■ COLLECTED MATERIAL
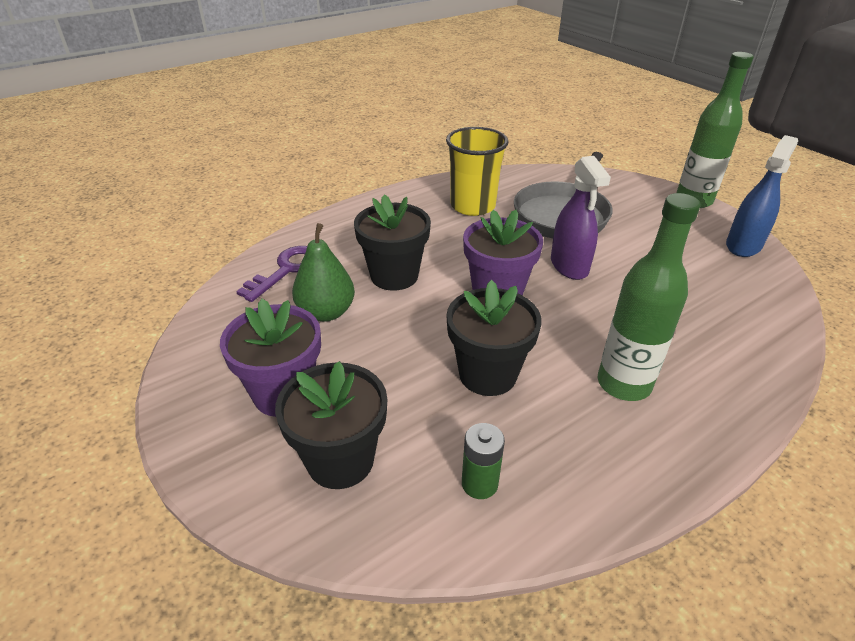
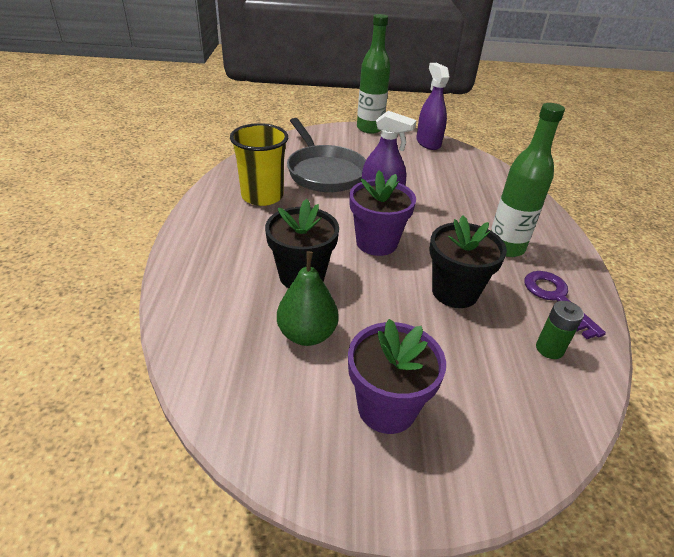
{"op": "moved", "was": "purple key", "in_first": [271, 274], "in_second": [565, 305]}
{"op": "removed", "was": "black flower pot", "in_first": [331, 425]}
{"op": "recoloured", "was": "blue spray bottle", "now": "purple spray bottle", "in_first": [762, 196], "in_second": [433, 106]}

■ PROBLEM
Transcribe the listing in full. Leave the pictures out.

■ RESPONSE AREA
{"op": "moved", "was": "purple key", "in_first": [271, 274], "in_second": [565, 305]}
{"op": "removed", "was": "black flower pot", "in_first": [331, 425]}
{"op": "recoloured", "was": "blue spray bottle", "now": "purple spray bottle", "in_first": [762, 196], "in_second": [433, 106]}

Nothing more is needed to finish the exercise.